Assignment: Identify every line in the records below that contains the word "pencil", and copy each of those lines.

[Object state change records]

►

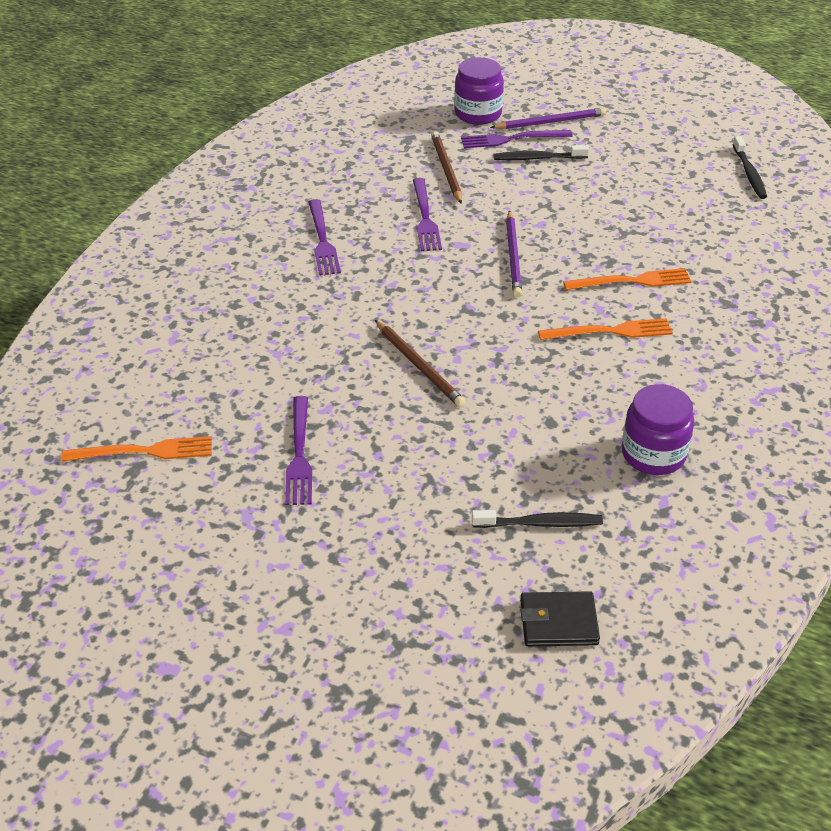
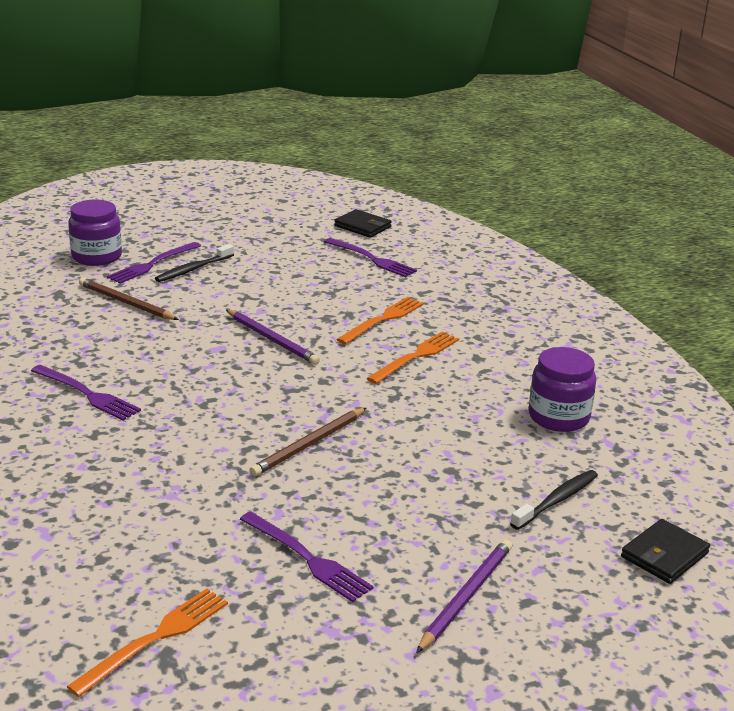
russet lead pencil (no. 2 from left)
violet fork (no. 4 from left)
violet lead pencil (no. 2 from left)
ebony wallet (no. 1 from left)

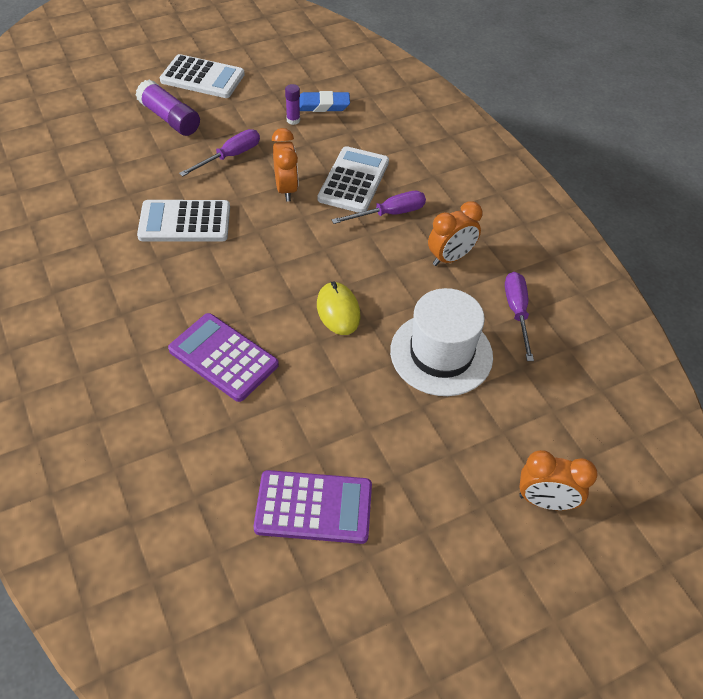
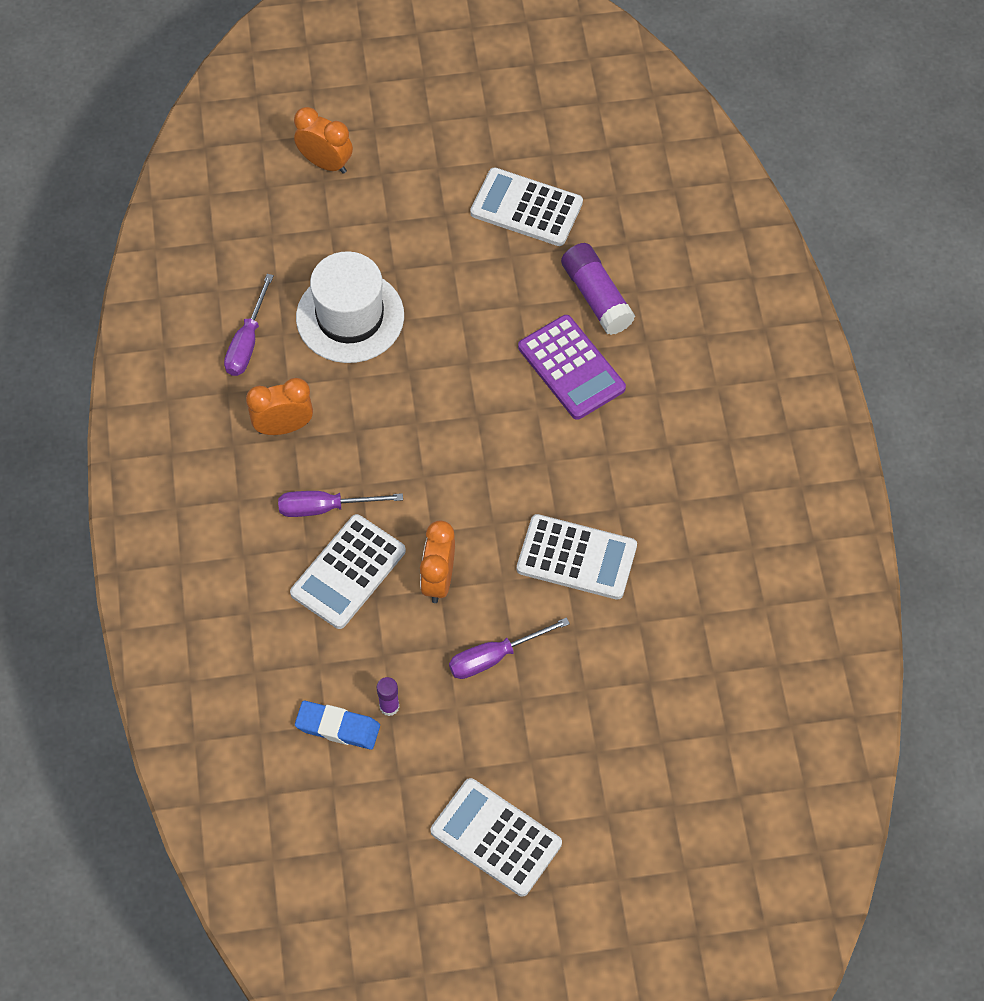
violet stick of glue (no. 2 from left)
snow-white calculator (no. 3 from left)
yellow mouse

◄

Solution to the exercise:
russet lead pencil (no. 2 from left)
violet lead pencil (no. 2 from left)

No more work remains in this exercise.